Problem to work on: Nothing but the lines from the one with "739) | x0.43 |" through the last line of the entries below should appear in the copy, please, and no pictures.

Scene change data:
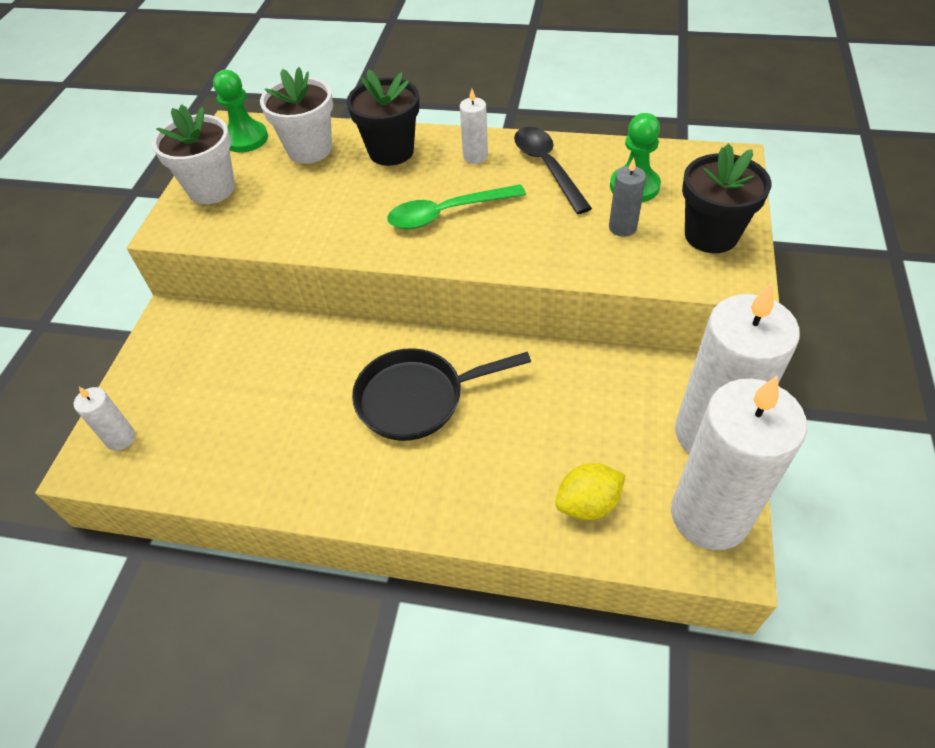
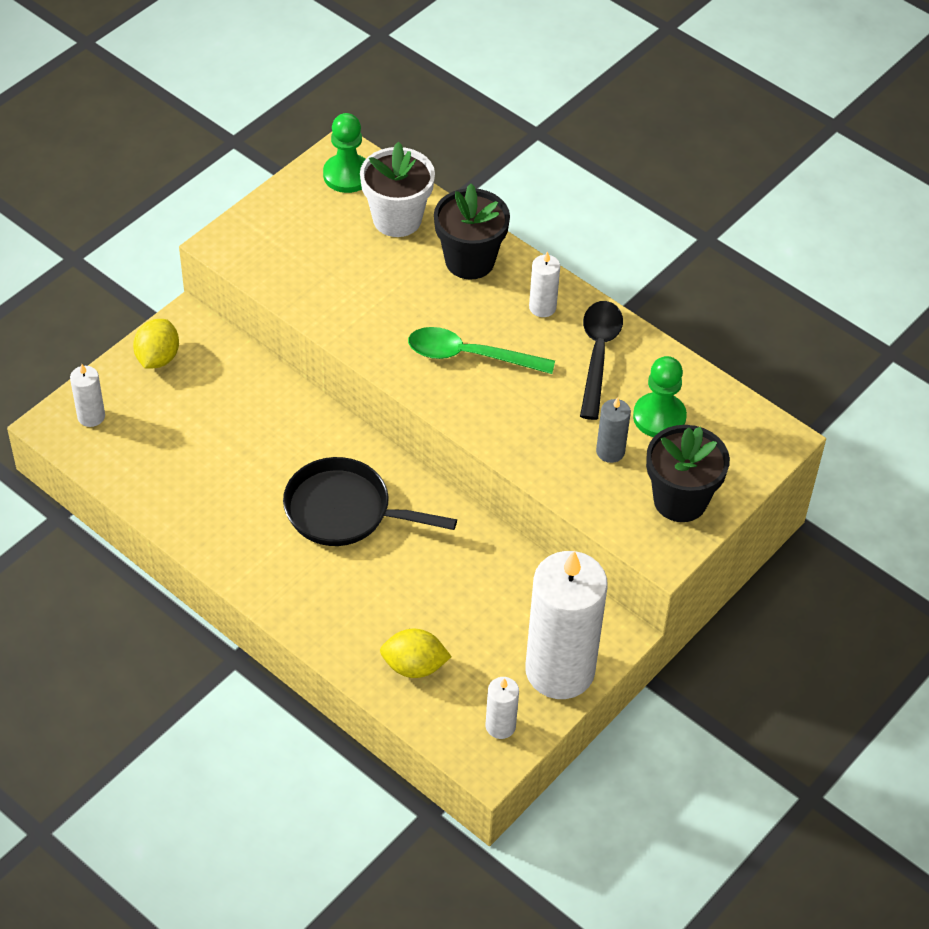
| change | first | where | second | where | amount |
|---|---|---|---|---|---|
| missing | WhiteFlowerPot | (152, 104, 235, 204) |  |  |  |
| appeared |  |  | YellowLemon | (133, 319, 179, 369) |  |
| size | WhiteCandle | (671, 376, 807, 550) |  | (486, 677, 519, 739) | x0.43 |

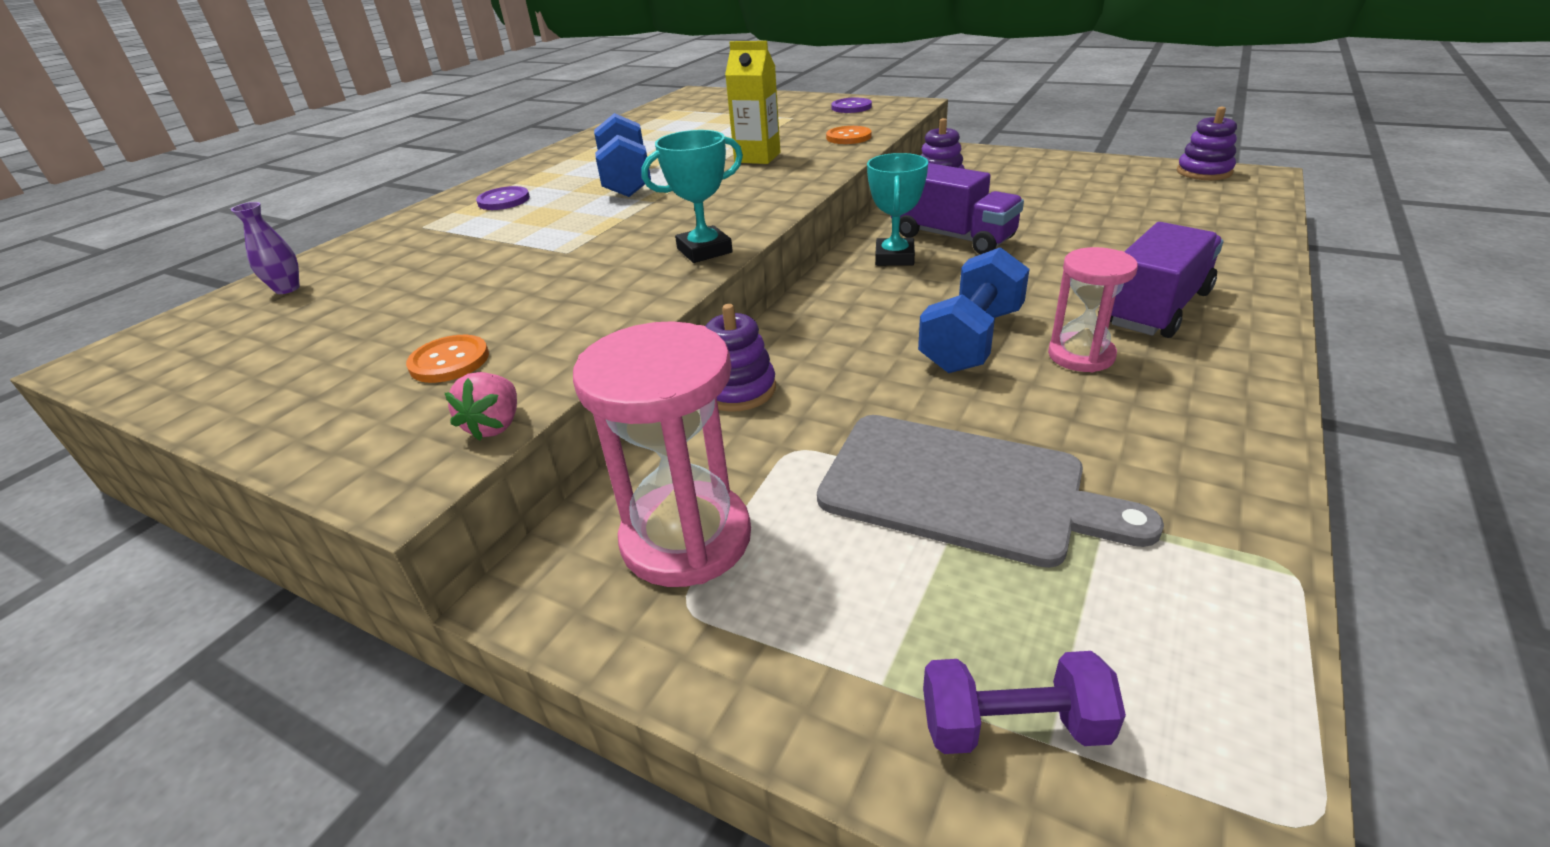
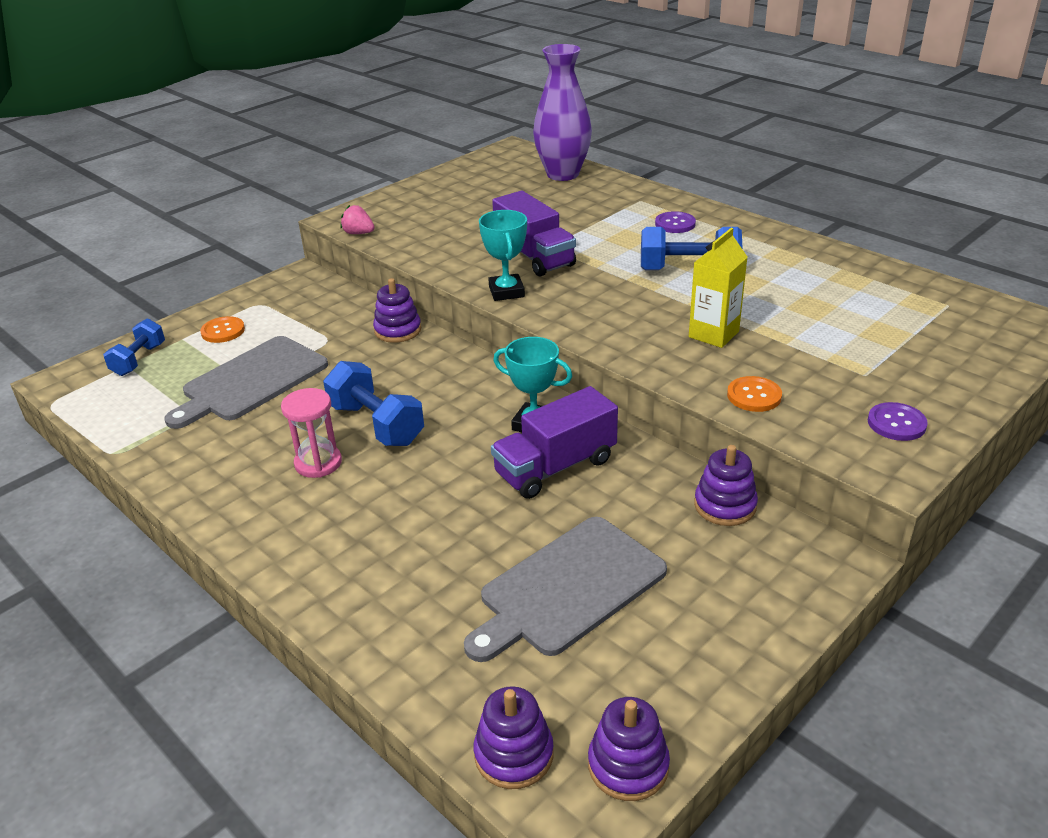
| change | first | where | second | where | amount |
|---|---|---|---|---|---|
| missing | PinkHourglass | (573, 321, 751, 587) |  |  |  |
| appeared |  |  | GreyCuttingBoard | (464, 517, 667, 662) |  |
| appeared |  |  | PurpleStackingToy | (474, 686, 553, 789) |  |
| relocated | OrangeButton | (406, 335, 489, 383) |  | (200, 316, 245, 343) |  |
| relocated | PurpleTruck | (1110, 222, 1223, 338) |  | (492, 191, 576, 277) |  |
| colour | PurpleDumbbell | (923, 651, 1126, 754) | BlueDumbbell | (103, 318, 165, 376) |  |
| size | PurpleVase | (231, 202, 300, 294) |  | (533, 44, 592, 181) | x2.49 |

Response below:
| size | WhiteCandle | (671, 376, 807, 550) |  | (486, 677, 519, 739) | x0.43 |

| change | first | where | second | where | amount |
|---|---|---|---|---|---|
| missing | PinkHourglass | (573, 321, 751, 587) |  |  |  |
| appeared |  |  | GreyCuttingBoard | (464, 517, 667, 662) |  |
| appeared |  |  | PurpleStackingToy | (474, 686, 553, 789) |  |
| relocated | OrangeButton | (406, 335, 489, 383) |  | (200, 316, 245, 343) |  |
| relocated | PurpleTruck | (1110, 222, 1223, 338) |  | (492, 191, 576, 277) |  |
| colour | PurpleDumbbell | (923, 651, 1126, 754) | BlueDumbbell | (103, 318, 165, 376) |  |
| size | PurpleVase | (231, 202, 300, 294) |  | (533, 44, 592, 181) | x2.49 |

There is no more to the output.